» Task objective:
Every line below that holds the string "none" should be copied.

Stored data entries:
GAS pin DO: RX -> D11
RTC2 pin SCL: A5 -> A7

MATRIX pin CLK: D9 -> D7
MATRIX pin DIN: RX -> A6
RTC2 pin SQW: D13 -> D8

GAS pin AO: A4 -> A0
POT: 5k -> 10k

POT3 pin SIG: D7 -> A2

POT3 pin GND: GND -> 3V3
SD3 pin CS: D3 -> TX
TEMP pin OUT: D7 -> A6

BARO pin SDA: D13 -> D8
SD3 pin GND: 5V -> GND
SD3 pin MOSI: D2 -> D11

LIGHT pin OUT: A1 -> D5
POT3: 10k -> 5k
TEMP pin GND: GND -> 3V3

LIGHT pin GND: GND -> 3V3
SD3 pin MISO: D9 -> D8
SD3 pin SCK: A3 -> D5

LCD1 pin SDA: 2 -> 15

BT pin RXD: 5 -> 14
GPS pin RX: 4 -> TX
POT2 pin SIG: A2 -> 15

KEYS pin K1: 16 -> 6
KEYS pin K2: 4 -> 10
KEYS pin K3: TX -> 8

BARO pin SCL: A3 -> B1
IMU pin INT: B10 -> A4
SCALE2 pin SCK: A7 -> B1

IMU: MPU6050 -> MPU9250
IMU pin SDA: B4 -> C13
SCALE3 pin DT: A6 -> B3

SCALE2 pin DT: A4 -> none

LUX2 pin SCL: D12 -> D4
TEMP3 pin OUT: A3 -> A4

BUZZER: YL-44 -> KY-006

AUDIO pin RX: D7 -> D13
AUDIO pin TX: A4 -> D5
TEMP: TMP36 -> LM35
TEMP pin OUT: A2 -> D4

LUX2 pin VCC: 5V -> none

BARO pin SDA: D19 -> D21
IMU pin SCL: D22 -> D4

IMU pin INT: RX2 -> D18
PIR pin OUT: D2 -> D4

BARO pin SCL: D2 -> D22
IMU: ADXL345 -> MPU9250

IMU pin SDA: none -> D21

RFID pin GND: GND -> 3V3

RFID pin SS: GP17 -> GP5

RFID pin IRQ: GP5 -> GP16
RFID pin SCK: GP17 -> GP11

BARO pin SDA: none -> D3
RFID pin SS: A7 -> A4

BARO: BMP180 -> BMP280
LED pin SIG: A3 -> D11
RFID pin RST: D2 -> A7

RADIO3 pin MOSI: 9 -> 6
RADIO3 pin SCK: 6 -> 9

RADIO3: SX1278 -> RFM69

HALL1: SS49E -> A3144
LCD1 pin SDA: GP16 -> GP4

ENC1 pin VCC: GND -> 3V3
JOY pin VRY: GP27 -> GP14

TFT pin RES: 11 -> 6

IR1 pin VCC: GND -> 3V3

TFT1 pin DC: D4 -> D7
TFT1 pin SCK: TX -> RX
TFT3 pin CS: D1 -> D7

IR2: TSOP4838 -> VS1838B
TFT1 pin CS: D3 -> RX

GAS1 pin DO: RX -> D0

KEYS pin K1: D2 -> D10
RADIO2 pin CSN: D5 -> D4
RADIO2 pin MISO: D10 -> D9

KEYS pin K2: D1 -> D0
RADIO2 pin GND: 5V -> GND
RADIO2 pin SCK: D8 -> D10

» Solution to this problem:
SCALE2 pin DT: A4 -> none
LUX2 pin VCC: 5V -> none
IMU pin SDA: none -> D21
BARO pin SDA: none -> D3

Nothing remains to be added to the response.